>> start

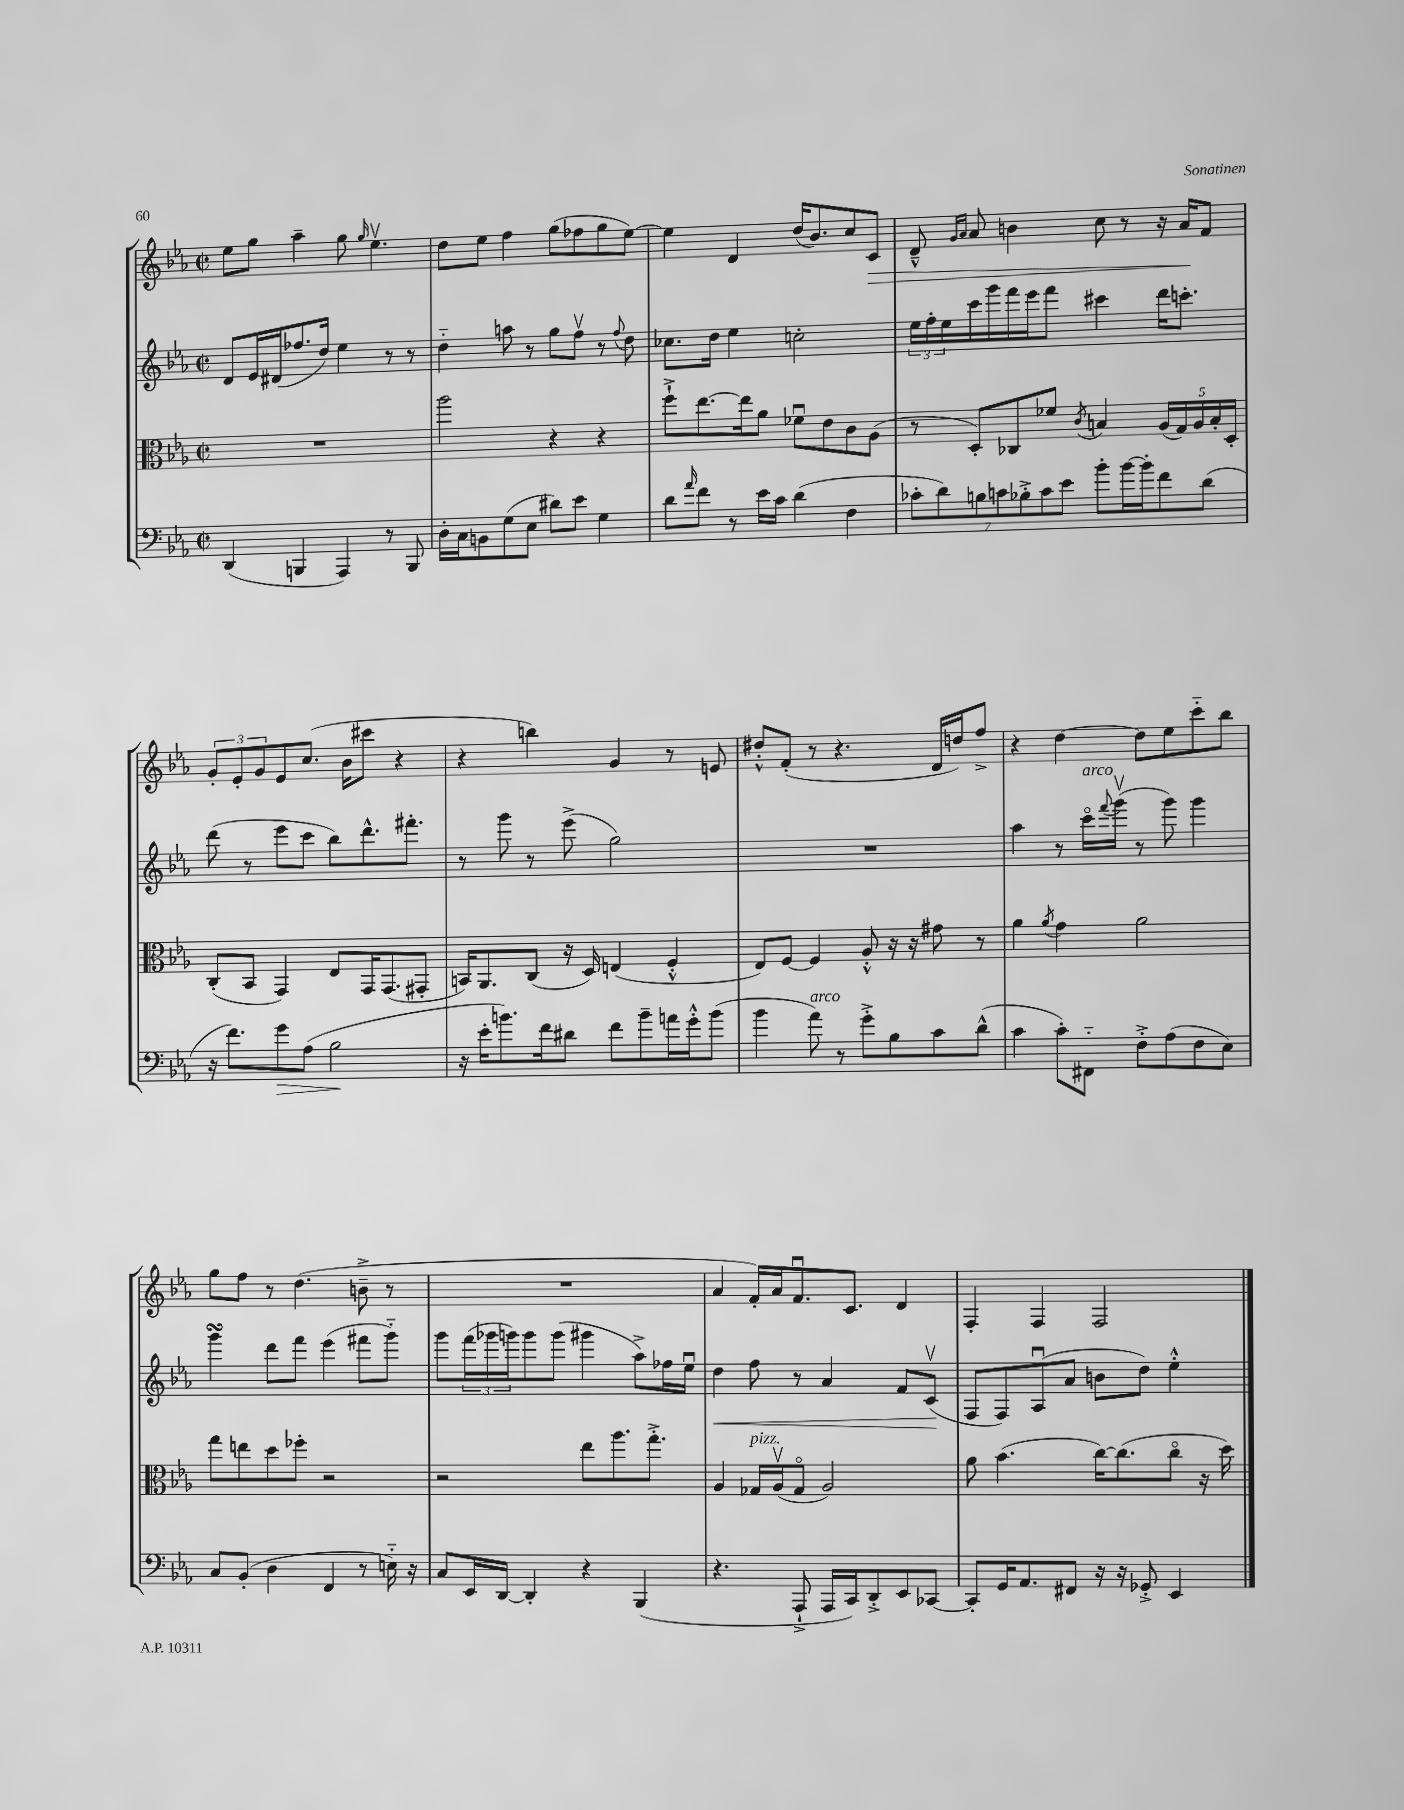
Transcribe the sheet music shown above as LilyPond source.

<<
\new StaffGroup <<
\new Staff = "s0" {
    \clef treble \key ees \major \defaultTimeSignature \time 2/2
    ees''8 g''8 aes''4-- g''8 \grace { g''16 } ees''4.\upbow |
    d''8 ees''8 f''4 g''8( fes''8 g''8 ees''8~) |
    ees''4 d'4 d''16( bes'8.) c''8 c'8\> |
    d'8---^ \grace { g'16 aes'16 } aes'8 b'4 c''8 r8 r16 aes'16\! f'8 |
    \tuplet 3/2 { g'8-. ees'8-. g'8 } ees'8 c''8.( bes'16 cis'''8 r4 |
    r4 b''4) g'4 r8 e'8 |
    dis''8-.-^ f'8-.( r8 r4. d'16 d''16) f''8-> |
    r4 d''4~ d''8 ees''8 c'''8-_ bes''8 |
    g''8 f''8 r8 d''4.( b'8---> r8 |
    R1 |
    aes'4 f'16-.) aes'16 f'8.\downbow c'8. d'4 |
    f4-. f4 f2 \bar "|." |
}
\new Staff = "s1" {
    \clef treble \key ees \major \defaultTimeSignature \time 2/2
    d'8 ees'16 dis'16( fes''8. d''16) ees''4 r8 r8 |
    d''4-_ a''8 r8 g''8 f''8\upbow r8 \appoggiatura { f''8 } d''8 |
    ces''8. d''16 ees''4 c''2-. |
    \tuplet 3/2 { ees''16 f''16-. ees''16 } c'''16 g'''16 f'''16 ees'''16 f'''8 cis'''4 d'''16 c'''8.-. |
    d'''8( r8 ees'''8 c'''8 bes''8) d'''8.-^ fis'''8.-. |
    r8 g'''8 r8 ees'''8->( g''2) |
    R1 |
    aes''4 r8 c'''16\flageolet^\markup { \italic "arco" } \appoggiatura { f'''8 } g'''16\upbow( r8 g'''8) g'''4 |
    g'''4\turn d'''8 f'''8 ees'''4( fis'''8 g'''8-_) |
    g'''8 \tuplet 3/2 { f'''16( ges'''16 g'''16) } g'''8 g'''8( gis'''4 aes''8->) fes''16 ees''16\downbow |
    d''4\< f''8 r8 aes'4 f'8 c'8\upbow\!( |
    f8 f8) aes8\downbow( aes'8 b'8 d''8) ees''4-.-^ \bar "|." |
}
\new Staff = "s2" {
    \clef alto \key ees \major \defaultTimeSignature \time 2/2
    R1 |
    aes''2 r4 r4 |
    f''8-!-> ees''8.~ ees''16 aes'8 fes'8\downbow ees'8 c'8 aes8( |
    r8 d8-.) ces8 fes'8 \acciaccatura { c'8 } b4 \tuplet 5/4 { aes16( g16) aes16 b16-. d16-. } |
    c8-.( bes,8 g,4) ees8 g,16 g,8.( gis,8-. |
    b,16) aes,8. c8( r16 d16) e4( f4-.-^ |
    ees8) f8~ f4 aes8-.-^ r16 r16 gis'8 r8 |
    aes'4 \acciaccatura { aes'8 } g'4 aes'2 |
    g''8 e''8 d''8 fes''8-. r2 |
    r2 ees''8 aes''8. g''8.-.-> |
    aes4 ges16^\markup { \italic "pizz." } aes16\upbow( ges8\flageolet aes2) |
    aes'8 bes'4.( c''16~) c''8.( c''8\flageolet r16 d''16) \bar "|." |
}
\new Staff = "s3" {
    \clef bass \key ees \major \defaultTimeSignature \time 2/2
    d,4( b,,4 aes,,4) r8 b,,8 |
    d16-. c16 b,8 g8( ees8 dis'8) ees'8 g4 |
    d'8 \grace { aes'16 } f'8 r8 ees'16 c'16 d'4( f4 |
    \tuplet 7/4 { ces'8-. d'8) b8 c'8 bes8-.-> c'8 ees'8 } bes'8-. bes'16~ bes'16-. f'8 d'8( |
    r16 f'8.) g'8\> aes8( bes2\! |
    r16 ees'16-. b'8.) f'16 dis'8 f'8 b'8-- a'16 g'16-.-^ b'8( |
    bes'4 aes'8^\markup { \italic "arco" }) r8 g'8-.-> bes8 c'8 d'8-^( |
    c'4 c'8-.) fis,8-_ f8-.-> aes8( f8 ees8) |
    c8 bes,8-.( d4 f,4 r8 e16-_) r16 |
    c8 ees,16 d,16~ d,4-. r4 bes,,4( |
    r4. aes,,8-!-> aes,,16 c,16) d,8-.-> ees,8 ces,8~ |
    ces,8-. g,16 aes,8. fis,8 r16 r16 ges,8-.-> ees,4 \bar "|." |
}
>>
>>
\layout { \context { \Score \remove "Bar_number_engraver" } }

>> end

# WHAT TO PRODUCE
Return every line of the items above that contains the string "major", treating uppercase and lowercase as different.

# RESULT OF THIS TASK
    \clef treble \key ees \major \defaultTimeSignature \time 2/2
    \clef treble \key ees \major \defaultTimeSignature \time 2/2
    \clef alto \key ees \major \defaultTimeSignature \time 2/2
    \clef bass \key ees \major \defaultTimeSignature \time 2/2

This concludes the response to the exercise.